• **Work to complete**: Which lines in the entries below contain the string "turned"? Show each of them in full.

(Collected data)
┌──

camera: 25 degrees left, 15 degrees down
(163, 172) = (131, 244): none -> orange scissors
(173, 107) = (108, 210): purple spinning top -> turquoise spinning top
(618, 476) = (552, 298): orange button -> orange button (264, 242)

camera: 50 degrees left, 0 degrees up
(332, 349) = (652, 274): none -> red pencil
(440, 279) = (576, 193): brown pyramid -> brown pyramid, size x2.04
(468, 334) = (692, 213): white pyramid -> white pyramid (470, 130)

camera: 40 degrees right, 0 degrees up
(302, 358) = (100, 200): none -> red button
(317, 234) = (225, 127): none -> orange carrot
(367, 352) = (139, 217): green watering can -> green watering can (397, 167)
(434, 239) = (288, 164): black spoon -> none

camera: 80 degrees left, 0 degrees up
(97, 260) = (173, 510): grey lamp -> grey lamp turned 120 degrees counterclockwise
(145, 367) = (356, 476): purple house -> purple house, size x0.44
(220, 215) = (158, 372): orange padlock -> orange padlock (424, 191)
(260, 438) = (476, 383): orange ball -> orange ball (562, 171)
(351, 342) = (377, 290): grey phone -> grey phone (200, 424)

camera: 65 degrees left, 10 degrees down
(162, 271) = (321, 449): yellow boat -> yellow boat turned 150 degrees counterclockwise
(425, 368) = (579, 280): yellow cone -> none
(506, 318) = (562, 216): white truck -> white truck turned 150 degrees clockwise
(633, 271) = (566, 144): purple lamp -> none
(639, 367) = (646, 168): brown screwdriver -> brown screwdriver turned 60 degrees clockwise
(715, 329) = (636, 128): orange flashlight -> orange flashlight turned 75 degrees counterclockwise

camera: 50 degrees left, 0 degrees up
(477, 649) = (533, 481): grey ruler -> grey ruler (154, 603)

└──

• **Solution for this exercise**:
(97, 260) = (173, 510): grey lamp -> grey lamp turned 120 degrees counterclockwise
(162, 271) = (321, 449): yellow boat -> yellow boat turned 150 degrees counterclockwise
(506, 318) = (562, 216): white truck -> white truck turned 150 degrees clockwise
(639, 367) = (646, 168): brown screwdriver -> brown screwdriver turned 60 degrees clockwise
(715, 329) = (636, 128): orange flashlight -> orange flashlight turned 75 degrees counterclockwise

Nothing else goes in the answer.